### ABOUT THIS EXERCISE
State how many lines in these records contain the word "button", and nothing else.

Detected change data
-- Opening Marker --
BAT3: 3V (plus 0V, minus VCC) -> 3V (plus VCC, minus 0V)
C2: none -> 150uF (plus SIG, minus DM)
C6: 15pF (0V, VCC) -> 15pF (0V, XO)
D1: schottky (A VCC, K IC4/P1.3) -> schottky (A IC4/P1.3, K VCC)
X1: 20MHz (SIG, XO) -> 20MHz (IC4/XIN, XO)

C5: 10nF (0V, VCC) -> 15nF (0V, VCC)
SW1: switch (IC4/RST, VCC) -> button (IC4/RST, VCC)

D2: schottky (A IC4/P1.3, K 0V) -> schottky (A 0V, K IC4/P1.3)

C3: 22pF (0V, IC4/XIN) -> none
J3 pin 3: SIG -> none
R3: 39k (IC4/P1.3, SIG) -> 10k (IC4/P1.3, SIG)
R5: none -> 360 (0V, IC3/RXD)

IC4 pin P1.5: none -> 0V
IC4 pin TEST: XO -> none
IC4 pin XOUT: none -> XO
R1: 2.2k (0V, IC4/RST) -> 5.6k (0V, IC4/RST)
-- Closing Marker --
-- Opening Marker --
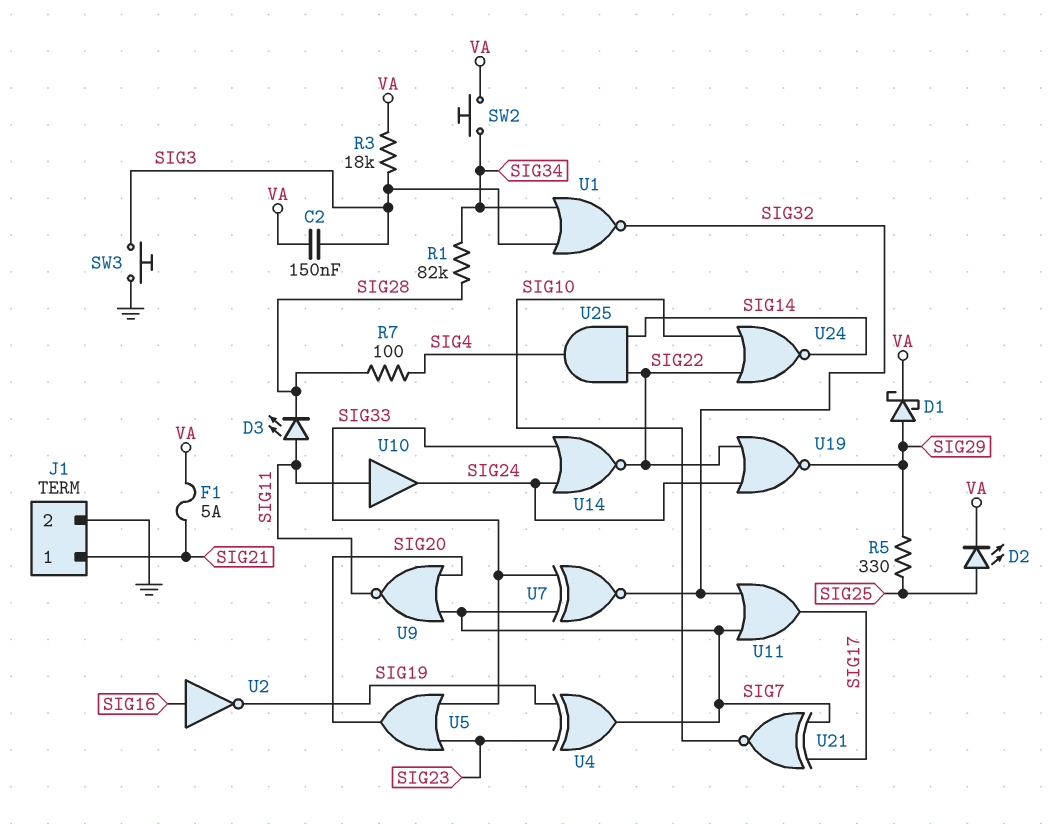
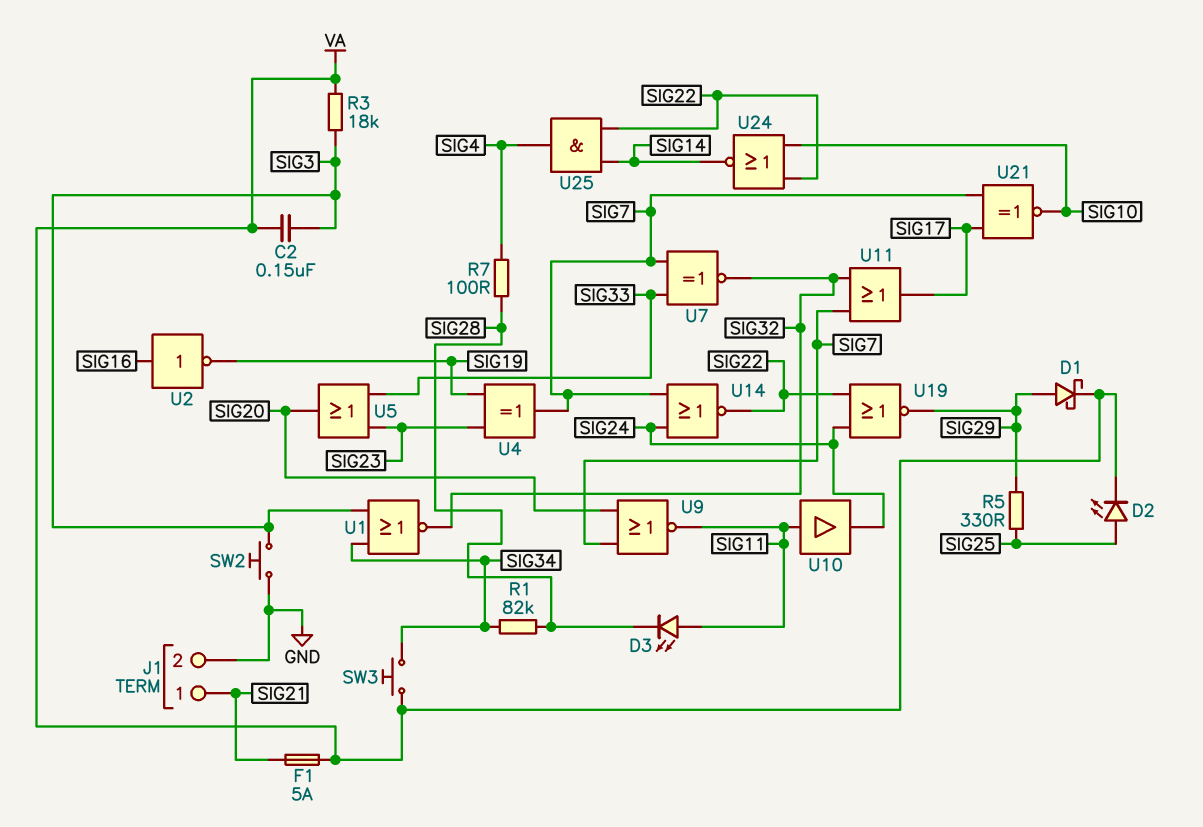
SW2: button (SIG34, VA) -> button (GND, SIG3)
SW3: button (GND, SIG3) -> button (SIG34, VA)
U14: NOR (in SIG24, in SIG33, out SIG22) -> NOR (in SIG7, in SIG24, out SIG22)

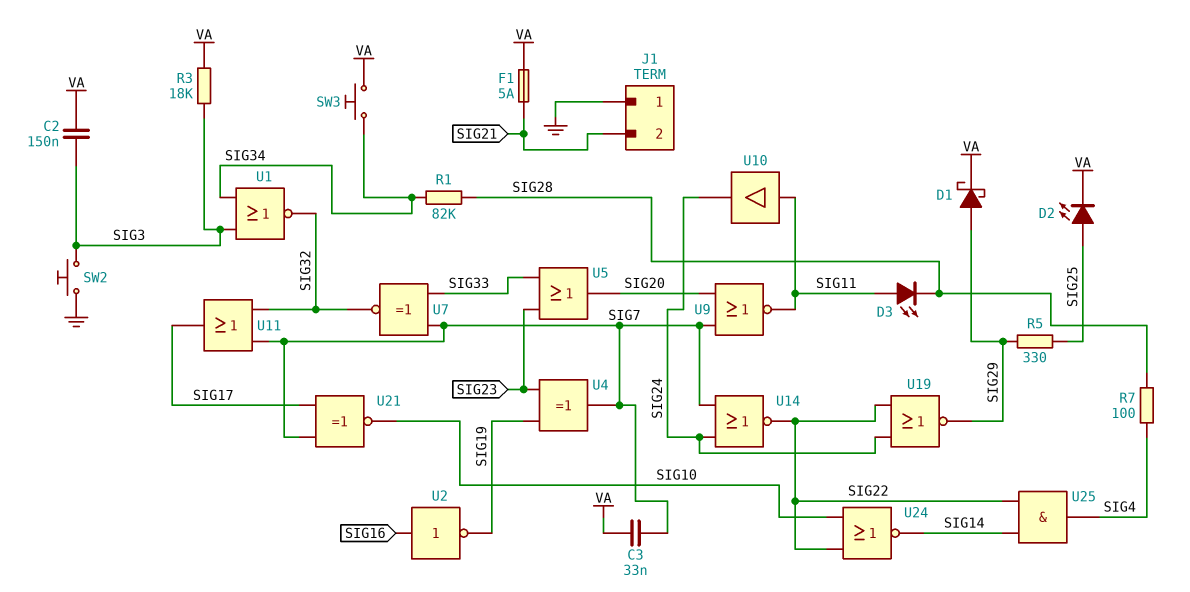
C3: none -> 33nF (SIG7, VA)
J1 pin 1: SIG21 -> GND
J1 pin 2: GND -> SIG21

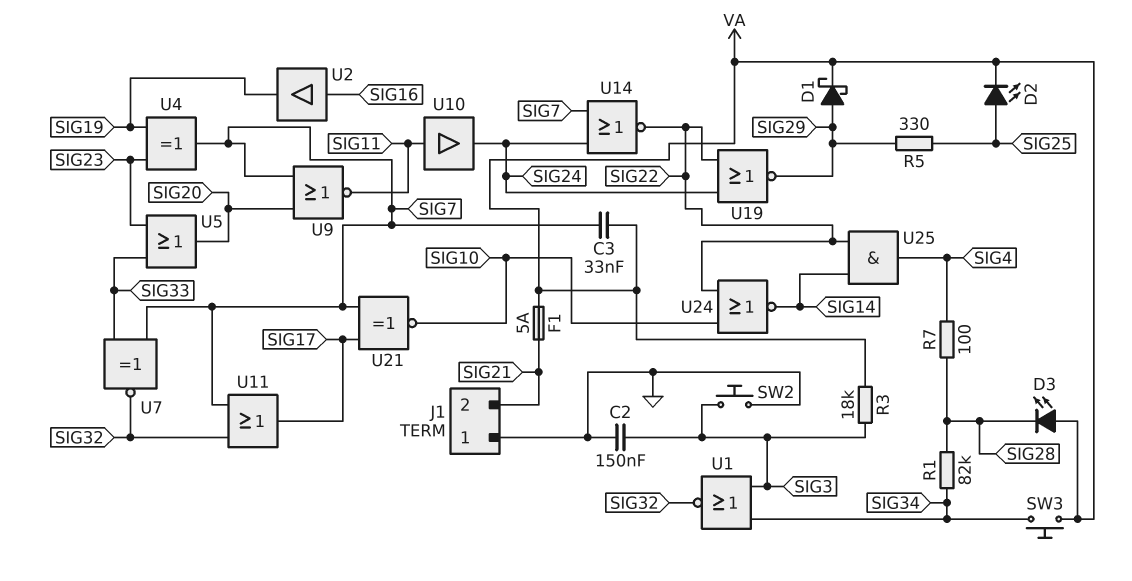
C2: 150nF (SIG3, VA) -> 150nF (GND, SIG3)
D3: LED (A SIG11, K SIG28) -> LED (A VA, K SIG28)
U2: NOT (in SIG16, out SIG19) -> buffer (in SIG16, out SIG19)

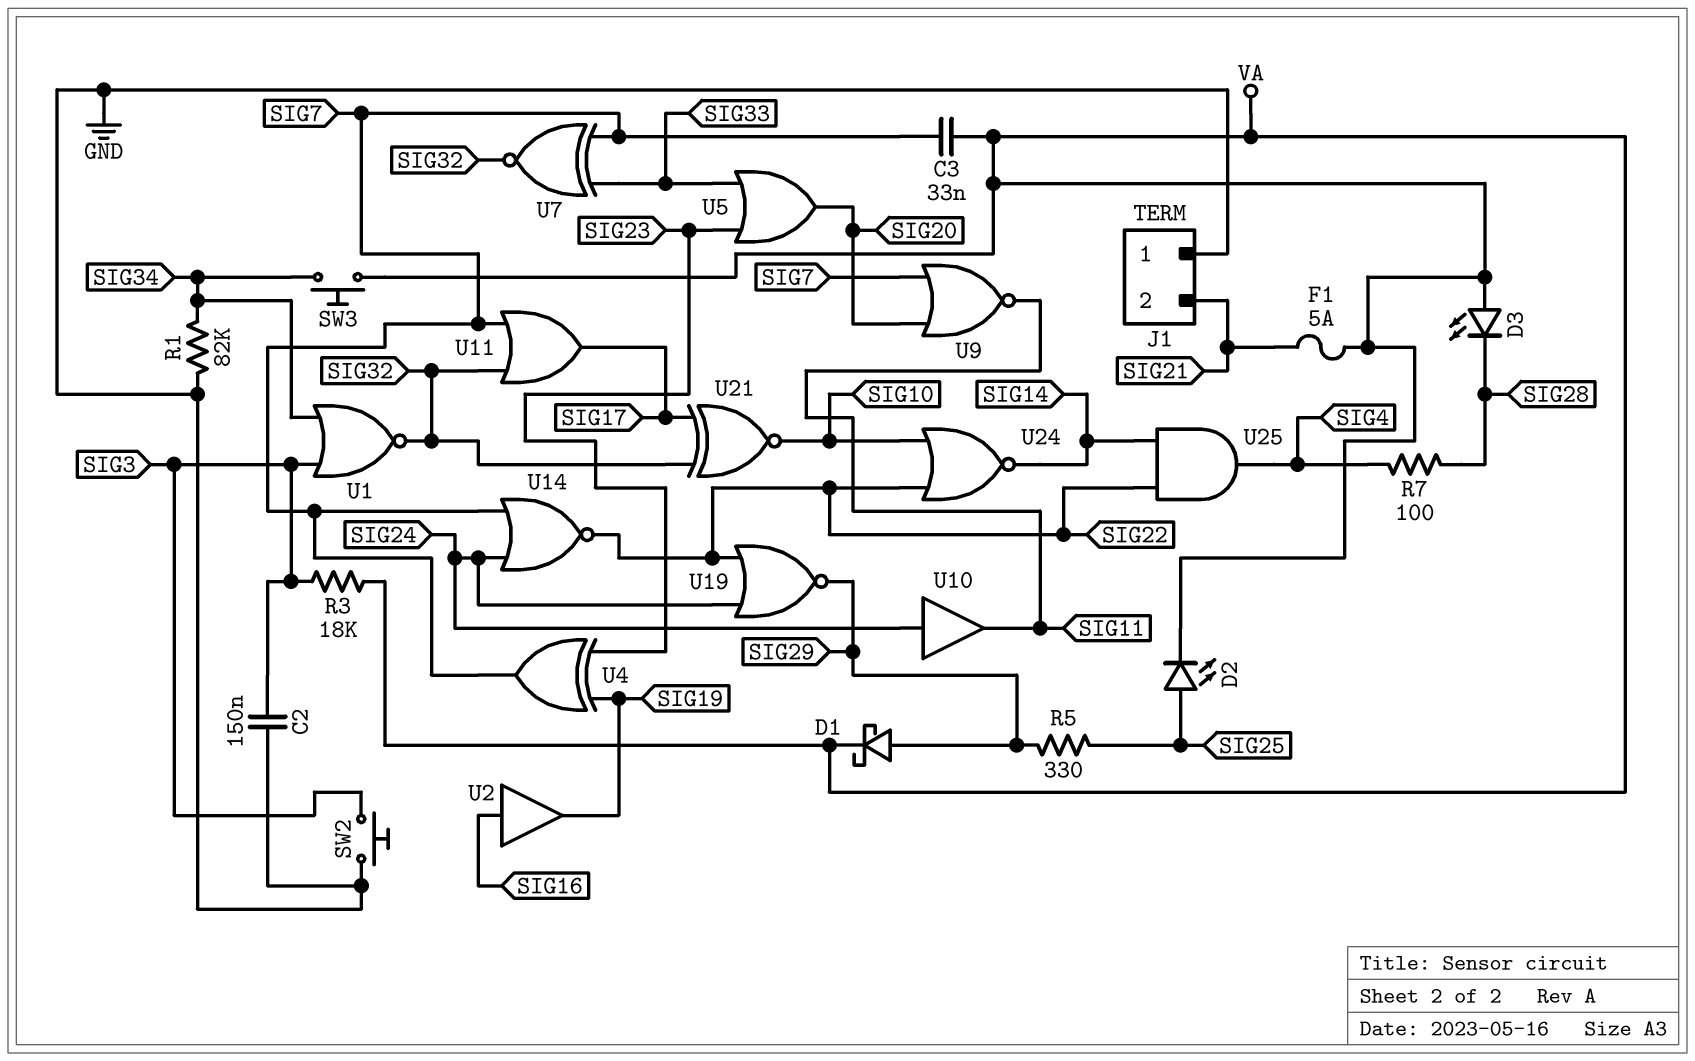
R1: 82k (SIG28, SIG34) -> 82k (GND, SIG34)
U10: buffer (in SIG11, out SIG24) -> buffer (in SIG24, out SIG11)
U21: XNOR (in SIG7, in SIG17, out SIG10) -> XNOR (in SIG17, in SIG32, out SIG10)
-- Closing Marker --
-- Opening Marker --
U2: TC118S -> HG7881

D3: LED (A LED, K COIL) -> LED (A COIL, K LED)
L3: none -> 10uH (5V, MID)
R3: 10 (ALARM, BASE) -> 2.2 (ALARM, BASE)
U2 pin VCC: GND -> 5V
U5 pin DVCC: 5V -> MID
-- Closing Marker --
### ANSWER SECTION
3